REQUIRED ACTION:
The lines to extract run from the start of the records through the line with "45 degrees counterclockwise", both ends included; drop the pictures.

--- DATASET ENTRIES Enclosed Below ---

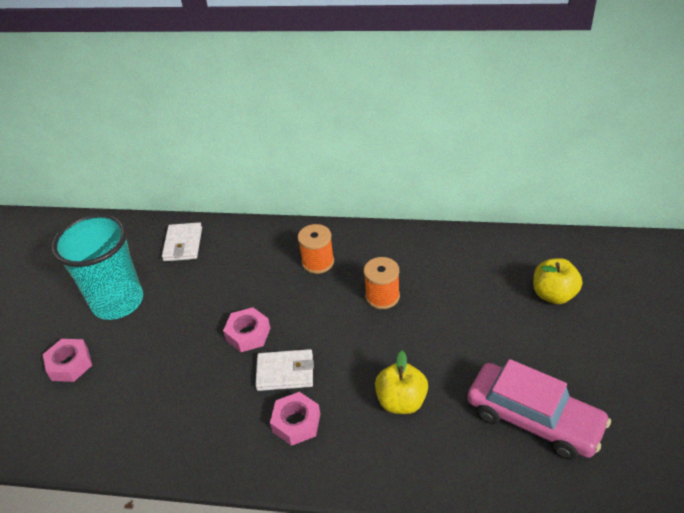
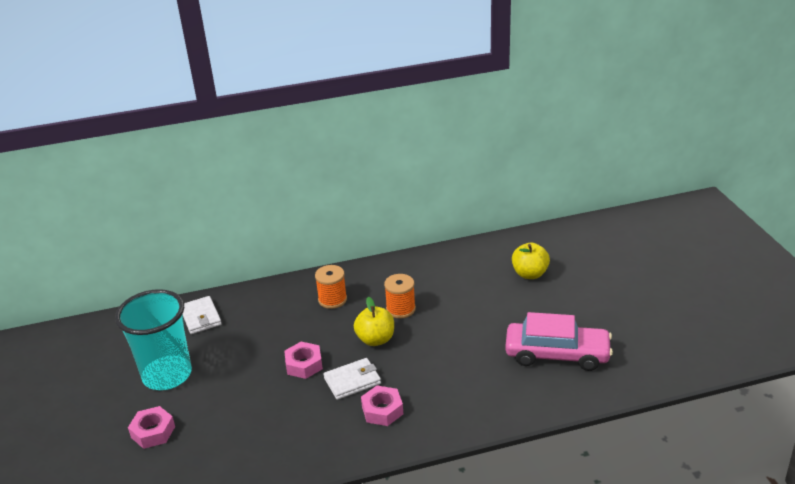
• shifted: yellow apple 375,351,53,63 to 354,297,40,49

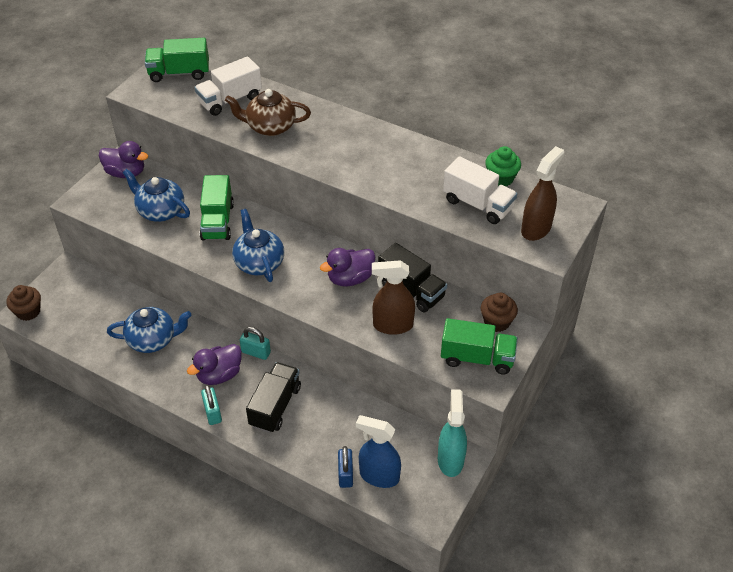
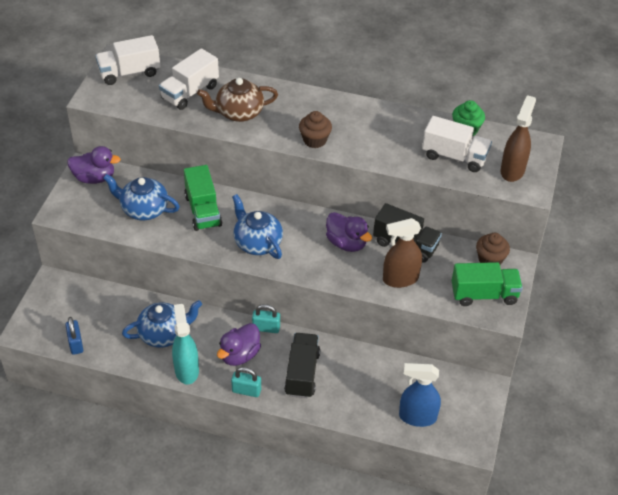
• shifted: brown cupcake 6,285,35,36 to 299,111,33,37
• repainted: green truck 145,38,64,44 to white truck 95,35,65,50
• rotated: turquoise padlock 201,385,21,40 = 231,367,30,30 45 degrees counterclockwise
• rotated: purple duck 320,248,55,39 = 326,212,46,40 90 degrees counterclockwise
• shifted: blue padlock 338,446,15,42 to 65,317,18,38
• shifted: turquoise spray bottle 438,389,29,88 to 172,304,27,80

--- End of Enclosed DATASET ENTRIES ---

WRITTEN REPLY:
• shifted: yellow apple 375,351,53,63 to 354,297,40,49

• shifted: brown cupcake 6,285,35,36 to 299,111,33,37
• repainted: green truck 145,38,64,44 to white truck 95,35,65,50
• rotated: turquoise padlock 201,385,21,40 = 231,367,30,30 45 degrees counterclockwise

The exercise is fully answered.